- [Set task] Scan the entries and tally the lines that include the string "stained". Reply with the figure alone.

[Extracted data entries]
□ □ □ □ □

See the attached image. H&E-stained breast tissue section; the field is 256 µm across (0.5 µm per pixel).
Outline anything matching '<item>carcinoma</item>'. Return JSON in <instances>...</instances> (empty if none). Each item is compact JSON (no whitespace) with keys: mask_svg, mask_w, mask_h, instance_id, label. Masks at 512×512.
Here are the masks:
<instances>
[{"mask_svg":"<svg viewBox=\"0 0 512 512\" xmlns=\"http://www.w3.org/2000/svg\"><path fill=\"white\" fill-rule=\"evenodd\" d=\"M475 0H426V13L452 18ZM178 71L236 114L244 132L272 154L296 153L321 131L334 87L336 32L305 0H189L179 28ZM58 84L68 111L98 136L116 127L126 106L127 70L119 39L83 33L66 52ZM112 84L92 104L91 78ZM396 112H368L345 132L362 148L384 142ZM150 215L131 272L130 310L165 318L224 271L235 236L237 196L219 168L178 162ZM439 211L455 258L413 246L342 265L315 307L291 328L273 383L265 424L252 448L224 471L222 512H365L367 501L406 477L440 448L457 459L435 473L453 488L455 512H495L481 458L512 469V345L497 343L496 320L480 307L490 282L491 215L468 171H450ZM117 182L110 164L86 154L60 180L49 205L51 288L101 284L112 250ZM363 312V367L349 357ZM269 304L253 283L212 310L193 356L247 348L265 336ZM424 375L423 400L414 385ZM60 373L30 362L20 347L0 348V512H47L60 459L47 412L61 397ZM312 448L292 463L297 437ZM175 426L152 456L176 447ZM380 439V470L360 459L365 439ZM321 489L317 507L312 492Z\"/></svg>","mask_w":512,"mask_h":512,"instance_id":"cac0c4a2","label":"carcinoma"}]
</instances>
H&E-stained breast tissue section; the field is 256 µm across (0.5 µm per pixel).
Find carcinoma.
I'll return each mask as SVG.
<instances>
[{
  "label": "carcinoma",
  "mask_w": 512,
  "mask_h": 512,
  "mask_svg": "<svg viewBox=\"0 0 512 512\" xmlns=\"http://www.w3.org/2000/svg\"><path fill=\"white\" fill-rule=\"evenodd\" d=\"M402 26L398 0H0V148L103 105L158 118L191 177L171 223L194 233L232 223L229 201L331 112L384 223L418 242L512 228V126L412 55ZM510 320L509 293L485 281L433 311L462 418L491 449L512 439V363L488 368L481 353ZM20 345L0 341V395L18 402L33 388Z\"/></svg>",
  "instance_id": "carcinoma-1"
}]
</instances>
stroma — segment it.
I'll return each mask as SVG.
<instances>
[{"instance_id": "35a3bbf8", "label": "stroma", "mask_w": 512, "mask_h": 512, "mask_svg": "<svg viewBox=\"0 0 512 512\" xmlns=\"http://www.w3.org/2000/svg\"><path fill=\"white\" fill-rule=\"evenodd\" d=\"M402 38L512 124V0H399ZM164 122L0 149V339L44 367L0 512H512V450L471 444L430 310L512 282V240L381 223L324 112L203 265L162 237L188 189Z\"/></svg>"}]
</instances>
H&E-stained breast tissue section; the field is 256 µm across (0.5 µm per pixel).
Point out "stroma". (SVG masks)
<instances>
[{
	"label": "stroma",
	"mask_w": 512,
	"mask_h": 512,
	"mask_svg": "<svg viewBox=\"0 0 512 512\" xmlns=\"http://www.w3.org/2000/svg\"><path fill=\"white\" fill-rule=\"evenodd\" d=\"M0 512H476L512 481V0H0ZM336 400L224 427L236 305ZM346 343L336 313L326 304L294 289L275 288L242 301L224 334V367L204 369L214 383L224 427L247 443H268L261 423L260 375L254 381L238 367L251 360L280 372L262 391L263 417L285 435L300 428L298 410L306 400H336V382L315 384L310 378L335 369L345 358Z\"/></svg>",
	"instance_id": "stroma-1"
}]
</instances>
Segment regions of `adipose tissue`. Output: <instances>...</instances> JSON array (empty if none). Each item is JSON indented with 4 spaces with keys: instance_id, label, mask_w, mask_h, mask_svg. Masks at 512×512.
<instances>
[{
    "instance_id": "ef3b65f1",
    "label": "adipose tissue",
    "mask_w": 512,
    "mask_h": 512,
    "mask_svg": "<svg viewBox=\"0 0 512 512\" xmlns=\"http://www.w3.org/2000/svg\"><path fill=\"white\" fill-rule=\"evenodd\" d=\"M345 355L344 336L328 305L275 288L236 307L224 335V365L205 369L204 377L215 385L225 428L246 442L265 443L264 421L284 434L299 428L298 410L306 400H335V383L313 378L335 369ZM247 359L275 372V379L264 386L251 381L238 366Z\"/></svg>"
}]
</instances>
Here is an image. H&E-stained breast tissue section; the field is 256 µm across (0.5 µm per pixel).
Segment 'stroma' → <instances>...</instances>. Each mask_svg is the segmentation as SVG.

□ □ □ □ □

- [Task output] 4